**Data extract:**

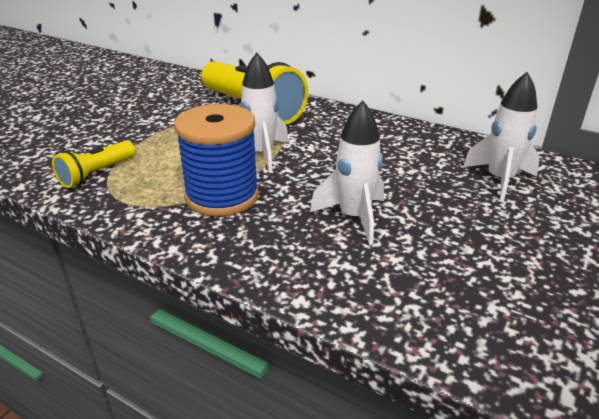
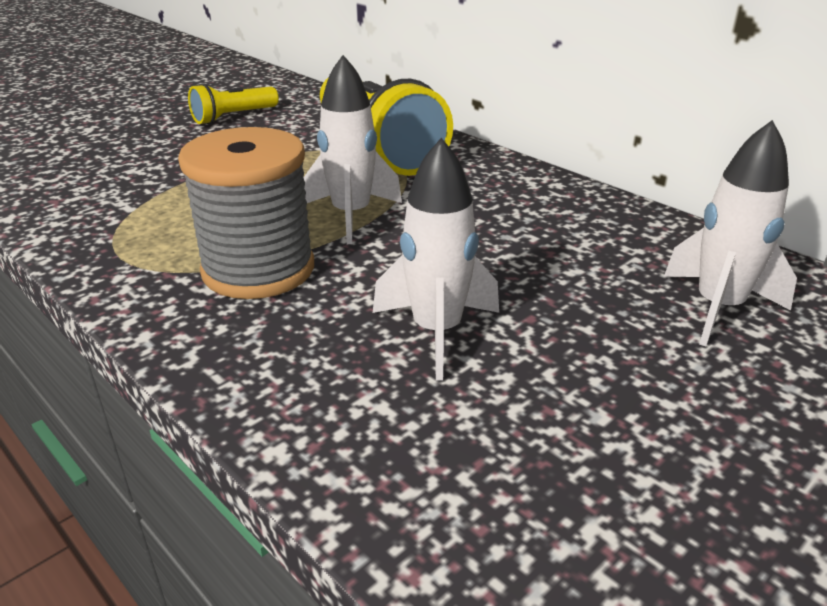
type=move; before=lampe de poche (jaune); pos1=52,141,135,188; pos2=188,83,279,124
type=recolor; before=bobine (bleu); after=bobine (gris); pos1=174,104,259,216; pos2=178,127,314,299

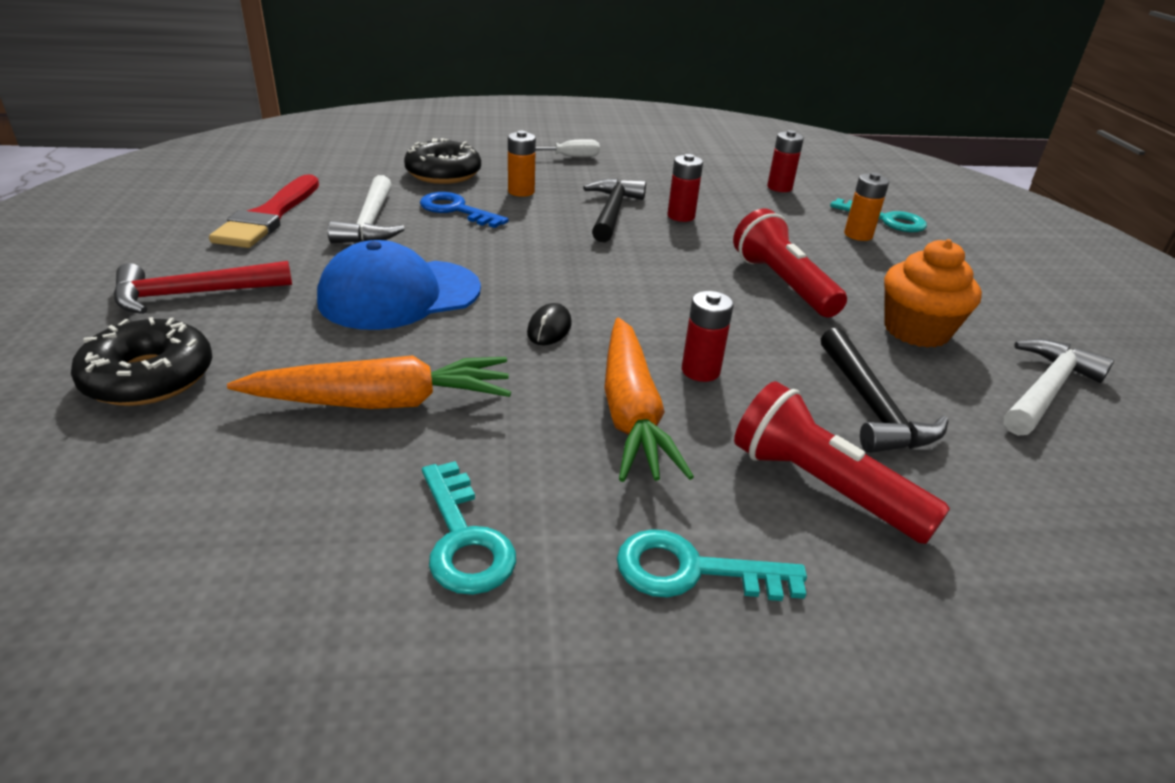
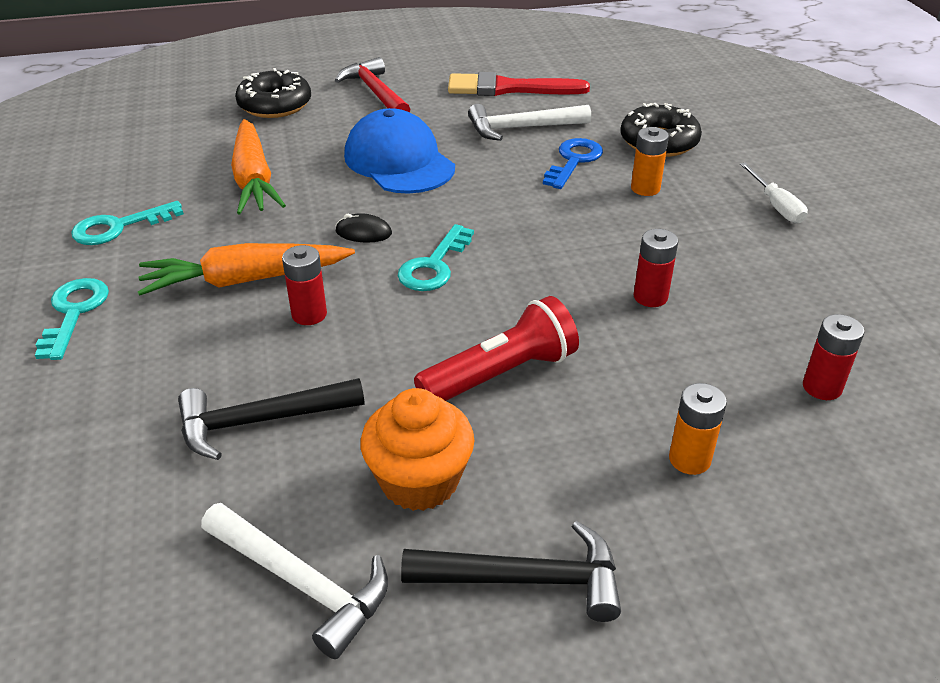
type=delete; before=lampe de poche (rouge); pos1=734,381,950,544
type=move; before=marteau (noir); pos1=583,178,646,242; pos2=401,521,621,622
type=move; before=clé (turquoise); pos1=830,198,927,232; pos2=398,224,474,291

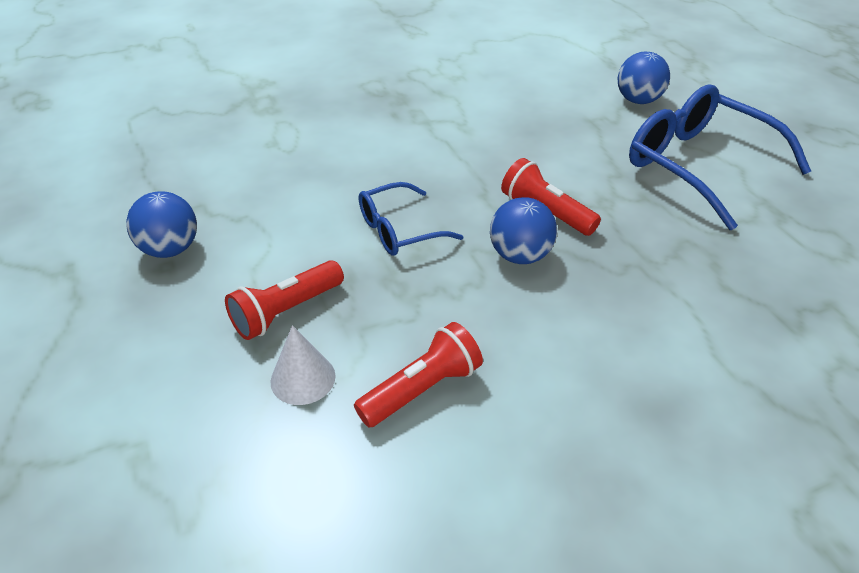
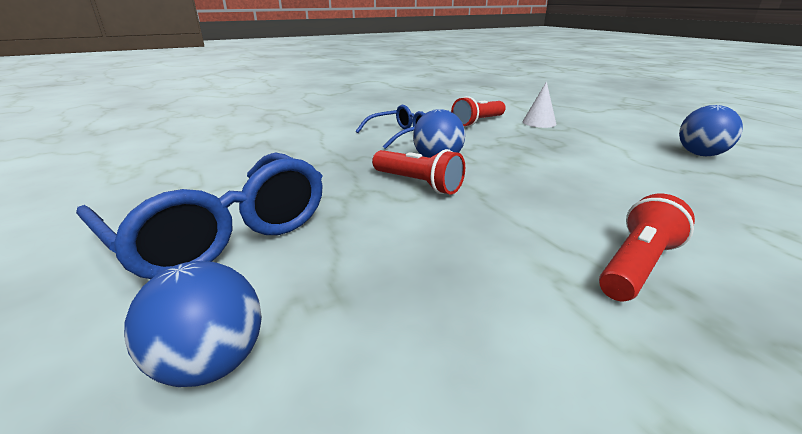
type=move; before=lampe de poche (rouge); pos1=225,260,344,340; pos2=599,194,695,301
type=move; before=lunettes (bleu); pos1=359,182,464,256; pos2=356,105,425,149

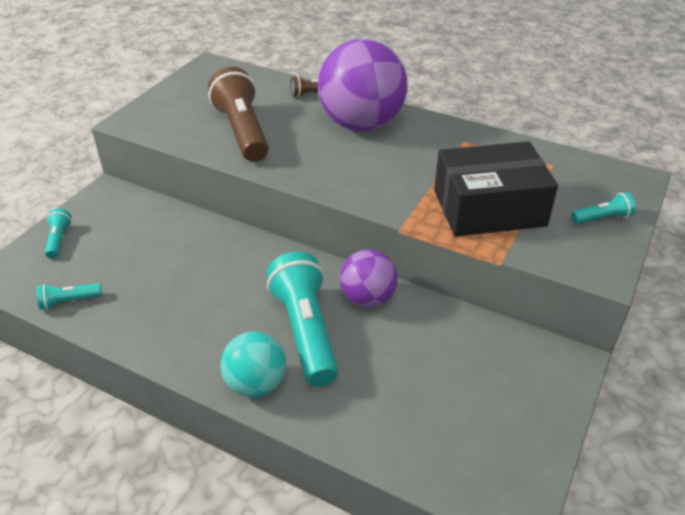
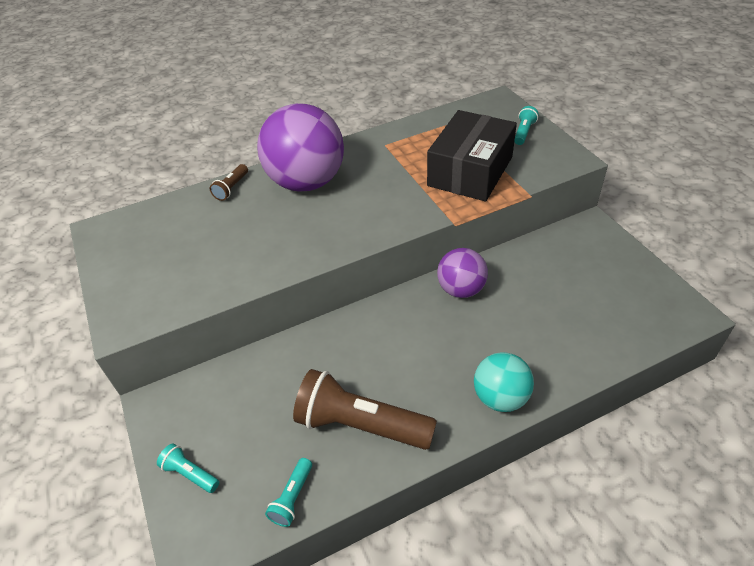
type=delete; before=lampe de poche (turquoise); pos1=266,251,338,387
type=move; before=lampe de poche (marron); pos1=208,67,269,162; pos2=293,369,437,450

**About this exercise:** Search the entries for "bleu" and copy each matching line.

**Response area:**
type=recolor; before=bobine (bleu); after=bobine (gris); pos1=174,104,259,216; pos2=178,127,314,299
type=move; before=lunettes (bleu); pos1=359,182,464,256; pos2=356,105,425,149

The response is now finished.